__Records for processing__:
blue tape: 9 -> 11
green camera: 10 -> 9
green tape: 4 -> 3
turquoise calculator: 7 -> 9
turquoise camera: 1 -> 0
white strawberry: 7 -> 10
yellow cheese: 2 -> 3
* * *
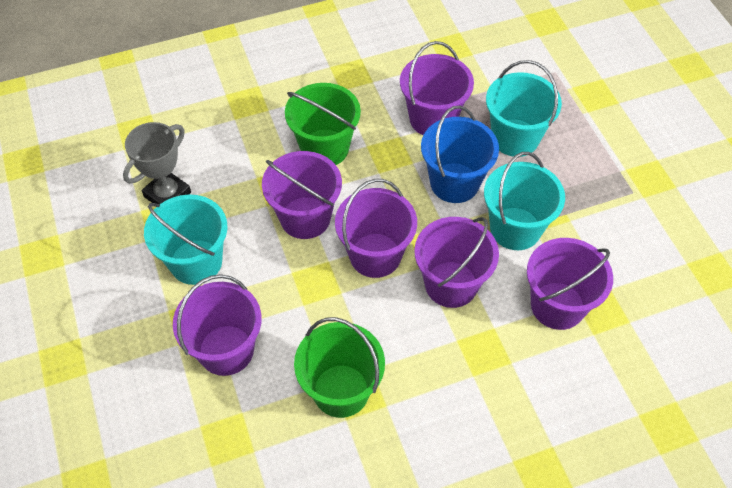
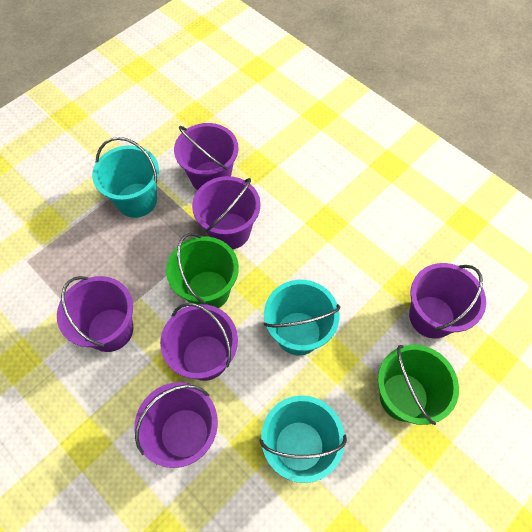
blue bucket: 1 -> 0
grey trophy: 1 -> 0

__The problem__: From the listing above, return the lines starting at the one with "blue tape: 9 -> 11" and ending at the one with "yellow cheese: 2 -> 3", both kept, exactly as they appear and nothing more.

__Written reply__:
blue tape: 9 -> 11
green camera: 10 -> 9
green tape: 4 -> 3
turquoise calculator: 7 -> 9
turquoise camera: 1 -> 0
white strawberry: 7 -> 10
yellow cheese: 2 -> 3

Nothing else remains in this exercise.